**How to complete this task**
All lines of the records below that contain the word "minus" must be listed.

[Before-and-after change data]
────────────────
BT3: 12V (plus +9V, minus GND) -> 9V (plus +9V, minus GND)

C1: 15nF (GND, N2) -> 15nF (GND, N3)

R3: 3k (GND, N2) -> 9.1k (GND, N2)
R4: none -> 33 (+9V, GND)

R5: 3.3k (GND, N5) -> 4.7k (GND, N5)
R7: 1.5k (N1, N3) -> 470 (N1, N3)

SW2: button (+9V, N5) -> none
────────────────
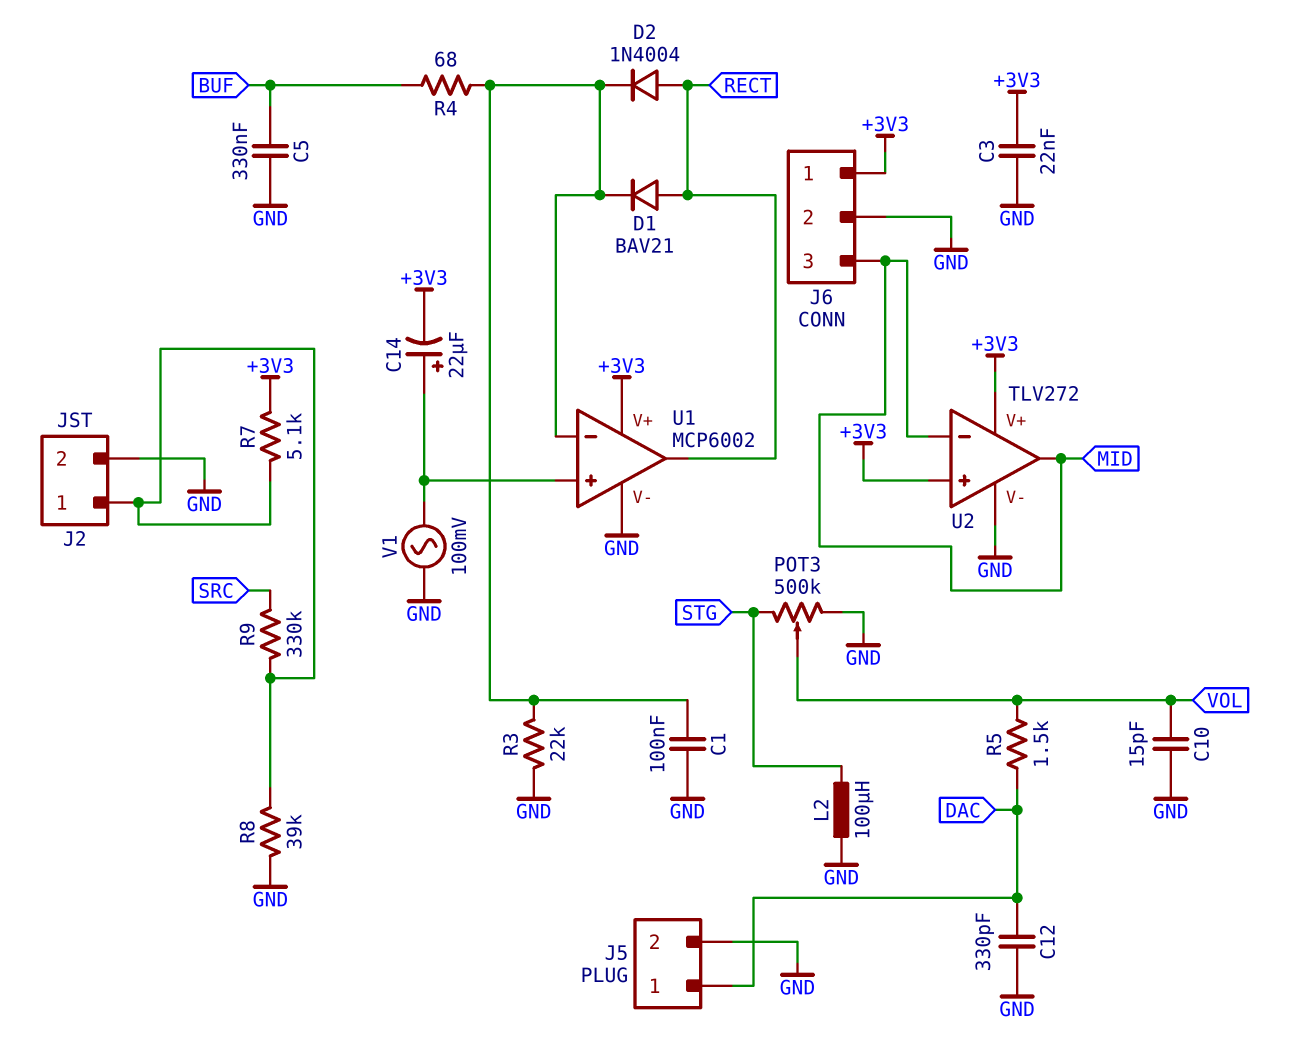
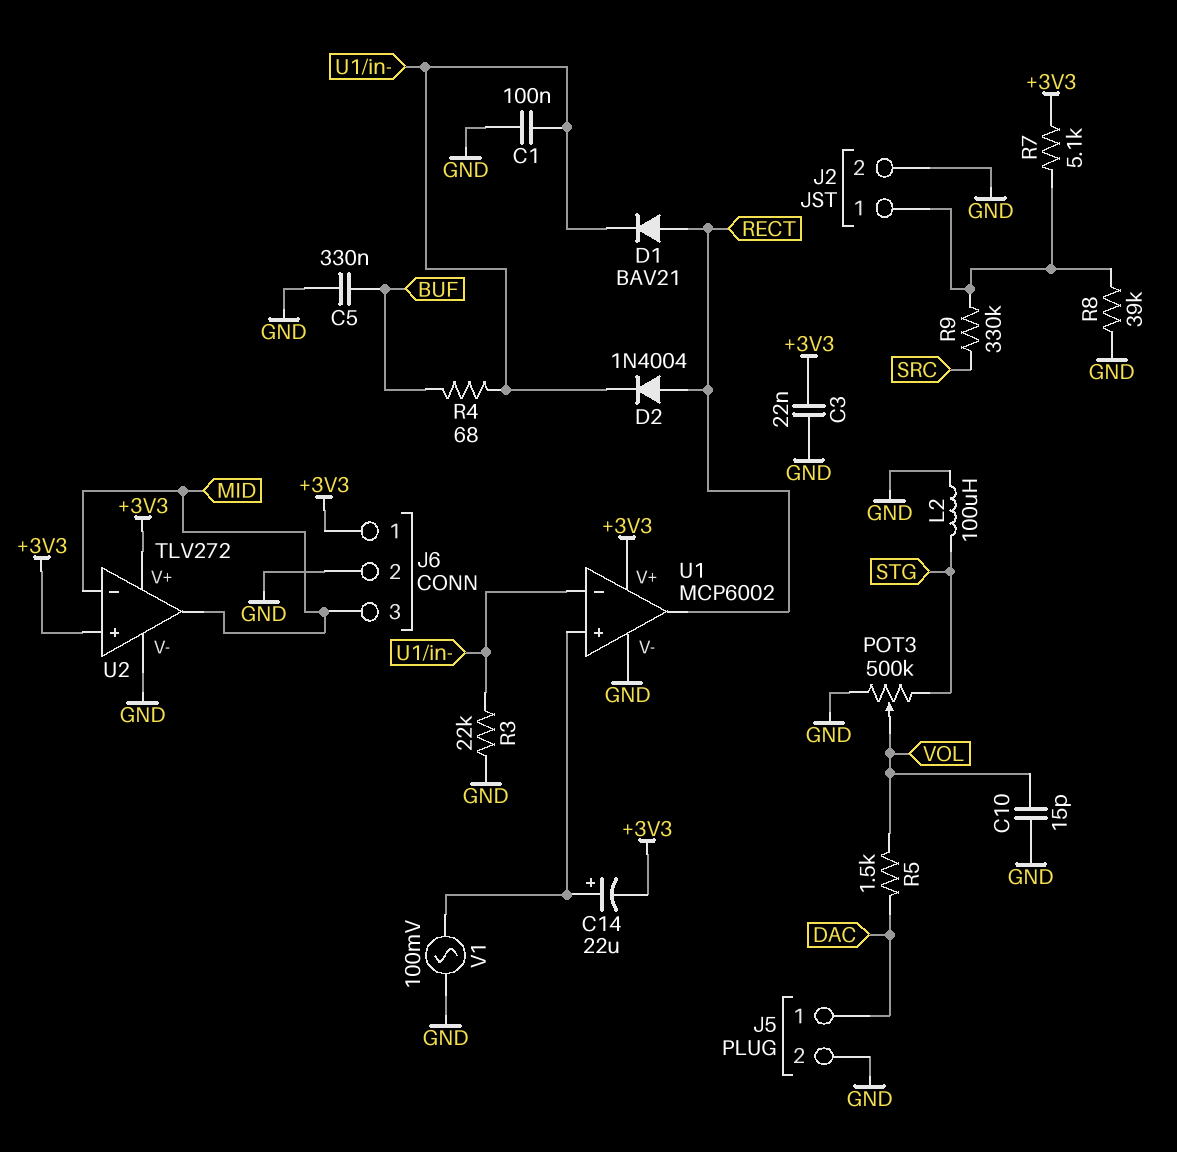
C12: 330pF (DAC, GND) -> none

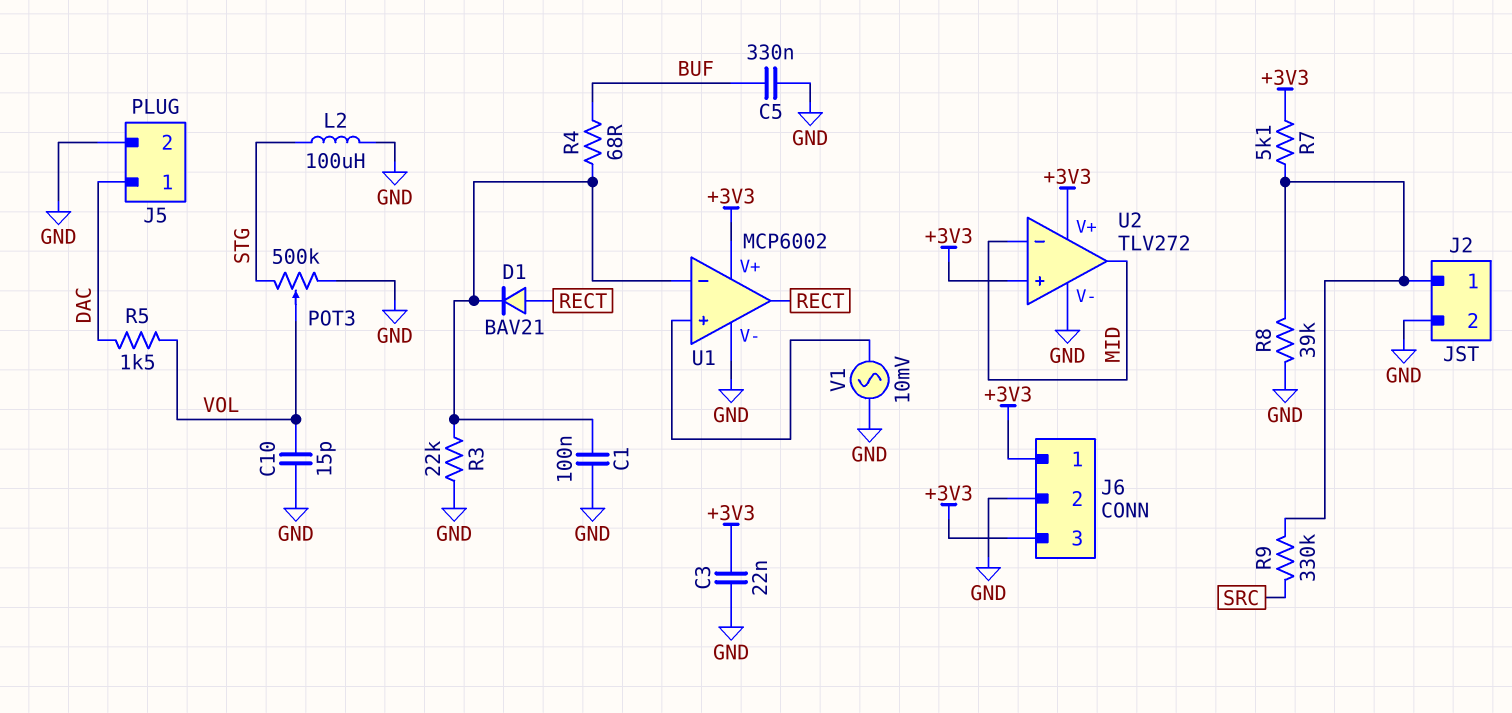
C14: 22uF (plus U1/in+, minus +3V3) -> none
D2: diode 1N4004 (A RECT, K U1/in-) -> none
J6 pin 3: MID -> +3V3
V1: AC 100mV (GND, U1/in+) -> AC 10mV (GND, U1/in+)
────────────────
**Result below**
BT3: 12V (plus +9V, minus GND) -> 9V (plus +9V, minus GND)
C14: 22uF (plus U1/in+, minus +3V3) -> none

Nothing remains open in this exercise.